■ Data provided
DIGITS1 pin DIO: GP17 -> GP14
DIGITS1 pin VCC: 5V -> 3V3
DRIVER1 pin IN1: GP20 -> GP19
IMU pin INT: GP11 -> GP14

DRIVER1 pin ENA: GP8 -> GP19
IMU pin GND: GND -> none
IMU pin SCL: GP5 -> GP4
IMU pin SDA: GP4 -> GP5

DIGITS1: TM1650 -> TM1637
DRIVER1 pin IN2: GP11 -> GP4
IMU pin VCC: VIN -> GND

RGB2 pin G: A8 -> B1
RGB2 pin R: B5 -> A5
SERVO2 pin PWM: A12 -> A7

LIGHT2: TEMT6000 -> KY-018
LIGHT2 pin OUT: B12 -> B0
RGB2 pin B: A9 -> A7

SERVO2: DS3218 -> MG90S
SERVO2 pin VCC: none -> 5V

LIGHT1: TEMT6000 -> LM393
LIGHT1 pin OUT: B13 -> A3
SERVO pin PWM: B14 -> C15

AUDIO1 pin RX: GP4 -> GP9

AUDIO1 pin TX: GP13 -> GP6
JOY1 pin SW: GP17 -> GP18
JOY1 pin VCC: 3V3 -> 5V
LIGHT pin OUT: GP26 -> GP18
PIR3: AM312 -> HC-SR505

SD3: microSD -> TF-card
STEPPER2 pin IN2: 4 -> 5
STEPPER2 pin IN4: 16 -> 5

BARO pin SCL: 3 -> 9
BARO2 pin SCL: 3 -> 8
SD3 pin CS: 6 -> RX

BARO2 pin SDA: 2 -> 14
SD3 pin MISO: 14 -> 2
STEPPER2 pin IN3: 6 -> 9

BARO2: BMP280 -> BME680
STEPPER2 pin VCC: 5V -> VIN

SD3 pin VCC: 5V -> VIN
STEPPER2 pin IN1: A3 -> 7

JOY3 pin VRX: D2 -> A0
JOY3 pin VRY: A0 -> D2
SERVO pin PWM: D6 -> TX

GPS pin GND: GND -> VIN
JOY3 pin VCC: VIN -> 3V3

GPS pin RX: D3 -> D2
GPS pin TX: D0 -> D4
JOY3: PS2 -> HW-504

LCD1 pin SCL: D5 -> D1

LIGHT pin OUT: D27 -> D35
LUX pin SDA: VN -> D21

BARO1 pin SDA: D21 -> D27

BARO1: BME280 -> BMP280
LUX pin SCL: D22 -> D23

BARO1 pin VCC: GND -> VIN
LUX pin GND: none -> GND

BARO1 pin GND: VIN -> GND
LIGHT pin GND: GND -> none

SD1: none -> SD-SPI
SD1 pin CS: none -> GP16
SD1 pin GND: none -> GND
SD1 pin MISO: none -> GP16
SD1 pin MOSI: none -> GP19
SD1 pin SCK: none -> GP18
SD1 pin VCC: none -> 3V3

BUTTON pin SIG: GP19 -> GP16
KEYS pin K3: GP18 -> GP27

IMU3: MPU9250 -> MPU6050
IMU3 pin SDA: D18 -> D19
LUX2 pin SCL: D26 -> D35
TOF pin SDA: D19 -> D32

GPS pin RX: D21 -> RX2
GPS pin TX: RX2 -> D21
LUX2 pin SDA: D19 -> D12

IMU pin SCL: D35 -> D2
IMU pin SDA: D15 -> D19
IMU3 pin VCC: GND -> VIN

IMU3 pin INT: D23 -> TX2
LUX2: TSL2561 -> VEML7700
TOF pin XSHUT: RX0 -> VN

■ What you need to do
All lines in the listing above from the line containing "LIGHT1 pin OUT: B13 -> A3" to the line containing "BARO2 pin SCL: 3 -> 8", inclusive, should be retyped exactly; no other lines should appear.

■ Exercise answer
LIGHT1 pin OUT: B13 -> A3
SERVO pin PWM: B14 -> C15

AUDIO1 pin RX: GP4 -> GP9

AUDIO1 pin TX: GP13 -> GP6
JOY1 pin SW: GP17 -> GP18
JOY1 pin VCC: 3V3 -> 5V
LIGHT pin OUT: GP26 -> GP18
PIR3: AM312 -> HC-SR505

SD3: microSD -> TF-card
STEPPER2 pin IN2: 4 -> 5
STEPPER2 pin IN4: 16 -> 5

BARO pin SCL: 3 -> 9
BARO2 pin SCL: 3 -> 8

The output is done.